>>

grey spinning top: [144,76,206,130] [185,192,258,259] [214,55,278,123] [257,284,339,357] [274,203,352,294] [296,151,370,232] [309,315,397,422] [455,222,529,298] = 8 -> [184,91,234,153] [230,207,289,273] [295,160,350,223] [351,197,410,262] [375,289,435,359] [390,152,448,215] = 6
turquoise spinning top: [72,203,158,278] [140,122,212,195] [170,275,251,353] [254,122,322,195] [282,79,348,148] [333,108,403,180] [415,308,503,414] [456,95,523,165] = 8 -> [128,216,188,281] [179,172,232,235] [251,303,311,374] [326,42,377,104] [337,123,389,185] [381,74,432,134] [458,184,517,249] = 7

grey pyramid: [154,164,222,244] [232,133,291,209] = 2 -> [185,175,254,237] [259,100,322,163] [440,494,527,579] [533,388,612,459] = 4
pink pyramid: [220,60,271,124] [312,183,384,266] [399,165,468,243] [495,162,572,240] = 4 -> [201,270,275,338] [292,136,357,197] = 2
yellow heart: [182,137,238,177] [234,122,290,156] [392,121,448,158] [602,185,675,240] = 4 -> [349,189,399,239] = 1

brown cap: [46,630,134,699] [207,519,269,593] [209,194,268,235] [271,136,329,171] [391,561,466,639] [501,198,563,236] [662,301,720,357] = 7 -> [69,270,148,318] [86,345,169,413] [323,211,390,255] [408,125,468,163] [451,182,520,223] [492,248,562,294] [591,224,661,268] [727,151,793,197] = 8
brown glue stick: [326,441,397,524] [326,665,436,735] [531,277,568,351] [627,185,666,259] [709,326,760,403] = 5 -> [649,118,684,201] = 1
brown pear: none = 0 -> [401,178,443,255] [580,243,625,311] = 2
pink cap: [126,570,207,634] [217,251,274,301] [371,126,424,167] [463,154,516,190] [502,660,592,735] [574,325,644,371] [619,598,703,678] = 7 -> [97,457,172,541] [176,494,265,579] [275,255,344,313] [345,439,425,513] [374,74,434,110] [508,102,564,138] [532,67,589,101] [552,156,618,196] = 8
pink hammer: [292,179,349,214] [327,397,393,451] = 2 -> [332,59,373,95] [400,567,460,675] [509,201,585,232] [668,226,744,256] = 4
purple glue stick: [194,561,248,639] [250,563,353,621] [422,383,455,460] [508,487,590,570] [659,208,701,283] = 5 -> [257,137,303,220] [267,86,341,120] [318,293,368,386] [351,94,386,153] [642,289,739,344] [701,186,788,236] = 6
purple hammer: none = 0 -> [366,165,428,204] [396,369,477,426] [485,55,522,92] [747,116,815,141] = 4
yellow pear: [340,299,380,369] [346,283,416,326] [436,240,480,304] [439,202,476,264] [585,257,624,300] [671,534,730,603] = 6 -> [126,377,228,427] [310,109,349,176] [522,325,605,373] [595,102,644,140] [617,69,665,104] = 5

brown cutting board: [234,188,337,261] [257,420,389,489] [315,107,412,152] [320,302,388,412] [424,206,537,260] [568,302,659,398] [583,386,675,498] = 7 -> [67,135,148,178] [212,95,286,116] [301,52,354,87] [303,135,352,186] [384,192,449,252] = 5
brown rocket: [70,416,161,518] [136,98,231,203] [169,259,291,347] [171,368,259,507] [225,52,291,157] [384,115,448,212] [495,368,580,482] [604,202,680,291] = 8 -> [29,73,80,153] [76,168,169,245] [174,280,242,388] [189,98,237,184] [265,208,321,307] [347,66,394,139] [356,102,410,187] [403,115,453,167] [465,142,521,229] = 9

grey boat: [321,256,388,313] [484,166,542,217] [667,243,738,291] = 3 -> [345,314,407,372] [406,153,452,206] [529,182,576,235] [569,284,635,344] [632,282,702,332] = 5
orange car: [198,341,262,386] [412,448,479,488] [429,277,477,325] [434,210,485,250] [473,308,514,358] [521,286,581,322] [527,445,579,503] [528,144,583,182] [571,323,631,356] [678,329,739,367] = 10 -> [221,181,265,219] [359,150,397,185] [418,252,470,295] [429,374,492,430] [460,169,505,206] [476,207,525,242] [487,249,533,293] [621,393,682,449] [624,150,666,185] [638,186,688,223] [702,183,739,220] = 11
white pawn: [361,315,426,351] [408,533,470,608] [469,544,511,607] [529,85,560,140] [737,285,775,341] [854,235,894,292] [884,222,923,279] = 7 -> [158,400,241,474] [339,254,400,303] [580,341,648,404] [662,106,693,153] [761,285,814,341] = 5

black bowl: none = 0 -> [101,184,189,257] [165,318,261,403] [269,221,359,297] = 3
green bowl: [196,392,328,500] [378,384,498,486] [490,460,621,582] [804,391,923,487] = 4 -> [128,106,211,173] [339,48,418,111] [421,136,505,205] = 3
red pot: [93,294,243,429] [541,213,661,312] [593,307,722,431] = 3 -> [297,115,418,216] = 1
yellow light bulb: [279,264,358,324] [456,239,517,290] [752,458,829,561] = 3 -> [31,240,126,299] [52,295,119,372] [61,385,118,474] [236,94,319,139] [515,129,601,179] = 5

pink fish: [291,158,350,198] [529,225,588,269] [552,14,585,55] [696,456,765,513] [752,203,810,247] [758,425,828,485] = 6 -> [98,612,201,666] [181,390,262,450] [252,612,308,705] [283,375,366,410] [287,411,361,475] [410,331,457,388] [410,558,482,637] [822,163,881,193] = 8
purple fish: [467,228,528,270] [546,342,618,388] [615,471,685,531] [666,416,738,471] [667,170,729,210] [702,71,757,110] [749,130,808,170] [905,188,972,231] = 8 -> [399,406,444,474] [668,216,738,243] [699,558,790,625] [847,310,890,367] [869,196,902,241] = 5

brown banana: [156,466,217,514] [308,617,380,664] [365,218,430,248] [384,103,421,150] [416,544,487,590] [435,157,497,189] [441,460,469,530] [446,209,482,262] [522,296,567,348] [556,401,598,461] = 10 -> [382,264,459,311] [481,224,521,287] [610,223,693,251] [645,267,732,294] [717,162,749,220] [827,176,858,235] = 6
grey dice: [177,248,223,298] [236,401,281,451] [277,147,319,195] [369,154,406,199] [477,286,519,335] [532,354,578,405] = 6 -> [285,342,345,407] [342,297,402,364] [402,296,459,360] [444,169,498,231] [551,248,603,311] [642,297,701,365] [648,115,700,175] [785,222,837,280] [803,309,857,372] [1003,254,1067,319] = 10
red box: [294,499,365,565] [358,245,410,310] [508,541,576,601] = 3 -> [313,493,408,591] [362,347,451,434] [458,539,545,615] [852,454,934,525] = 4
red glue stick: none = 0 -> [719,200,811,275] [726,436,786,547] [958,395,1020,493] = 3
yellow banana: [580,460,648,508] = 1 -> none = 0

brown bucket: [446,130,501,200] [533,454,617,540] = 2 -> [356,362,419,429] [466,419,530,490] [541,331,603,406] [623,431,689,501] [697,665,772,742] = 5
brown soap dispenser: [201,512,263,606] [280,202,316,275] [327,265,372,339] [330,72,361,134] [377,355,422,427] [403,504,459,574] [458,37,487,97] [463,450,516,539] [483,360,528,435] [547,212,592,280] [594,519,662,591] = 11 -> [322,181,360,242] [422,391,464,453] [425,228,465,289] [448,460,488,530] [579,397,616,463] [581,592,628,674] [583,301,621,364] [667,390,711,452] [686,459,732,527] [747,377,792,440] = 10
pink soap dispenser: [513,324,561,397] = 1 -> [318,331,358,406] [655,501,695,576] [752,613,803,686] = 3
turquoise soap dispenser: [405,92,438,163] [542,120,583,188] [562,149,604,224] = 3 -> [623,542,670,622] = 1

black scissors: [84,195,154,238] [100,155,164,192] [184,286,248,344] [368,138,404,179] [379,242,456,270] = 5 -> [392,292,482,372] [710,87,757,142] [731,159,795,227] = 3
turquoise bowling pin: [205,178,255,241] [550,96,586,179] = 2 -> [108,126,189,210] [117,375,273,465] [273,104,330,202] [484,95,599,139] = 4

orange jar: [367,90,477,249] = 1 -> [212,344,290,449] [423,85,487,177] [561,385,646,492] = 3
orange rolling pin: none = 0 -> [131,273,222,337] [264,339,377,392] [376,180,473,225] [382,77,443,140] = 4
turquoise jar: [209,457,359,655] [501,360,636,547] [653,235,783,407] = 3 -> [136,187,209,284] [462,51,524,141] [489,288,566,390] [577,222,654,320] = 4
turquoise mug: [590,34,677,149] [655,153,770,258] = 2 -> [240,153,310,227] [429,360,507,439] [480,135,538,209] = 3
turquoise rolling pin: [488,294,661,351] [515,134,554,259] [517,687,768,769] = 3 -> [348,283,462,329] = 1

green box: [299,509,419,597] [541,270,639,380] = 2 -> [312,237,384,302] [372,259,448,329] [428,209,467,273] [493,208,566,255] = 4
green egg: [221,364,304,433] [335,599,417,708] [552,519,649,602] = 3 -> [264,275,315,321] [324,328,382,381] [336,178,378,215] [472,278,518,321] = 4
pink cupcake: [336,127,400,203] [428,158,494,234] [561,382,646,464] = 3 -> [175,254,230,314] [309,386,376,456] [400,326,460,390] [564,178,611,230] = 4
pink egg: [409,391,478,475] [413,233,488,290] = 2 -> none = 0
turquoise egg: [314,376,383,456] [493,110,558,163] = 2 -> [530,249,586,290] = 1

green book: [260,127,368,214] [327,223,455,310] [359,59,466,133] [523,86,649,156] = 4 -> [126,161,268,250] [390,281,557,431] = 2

<<

_WHAT THIS TASK INVOLVES_: Please transcribe the records exactly from their first line through the line holding "yellow heart: [182,137,238,177]", and leave out all others.

_ANSWER TO THE PROBLEM_:
grey spinning top: [144,76,206,130] [185,192,258,259] [214,55,278,123] [257,284,339,357] [274,203,352,294] [296,151,370,232] [309,315,397,422] [455,222,529,298] = 8 -> [184,91,234,153] [230,207,289,273] [295,160,350,223] [351,197,410,262] [375,289,435,359] [390,152,448,215] = 6
turquoise spinning top: [72,203,158,278] [140,122,212,195] [170,275,251,353] [254,122,322,195] [282,79,348,148] [333,108,403,180] [415,308,503,414] [456,95,523,165] = 8 -> [128,216,188,281] [179,172,232,235] [251,303,311,374] [326,42,377,104] [337,123,389,185] [381,74,432,134] [458,184,517,249] = 7

grey pyramid: [154,164,222,244] [232,133,291,209] = 2 -> [185,175,254,237] [259,100,322,163] [440,494,527,579] [533,388,612,459] = 4
pink pyramid: [220,60,271,124] [312,183,384,266] [399,165,468,243] [495,162,572,240] = 4 -> [201,270,275,338] [292,136,357,197] = 2
yellow heart: [182,137,238,177] [234,122,290,156] [392,121,448,158] [602,185,675,240] = 4 -> [349,189,399,239] = 1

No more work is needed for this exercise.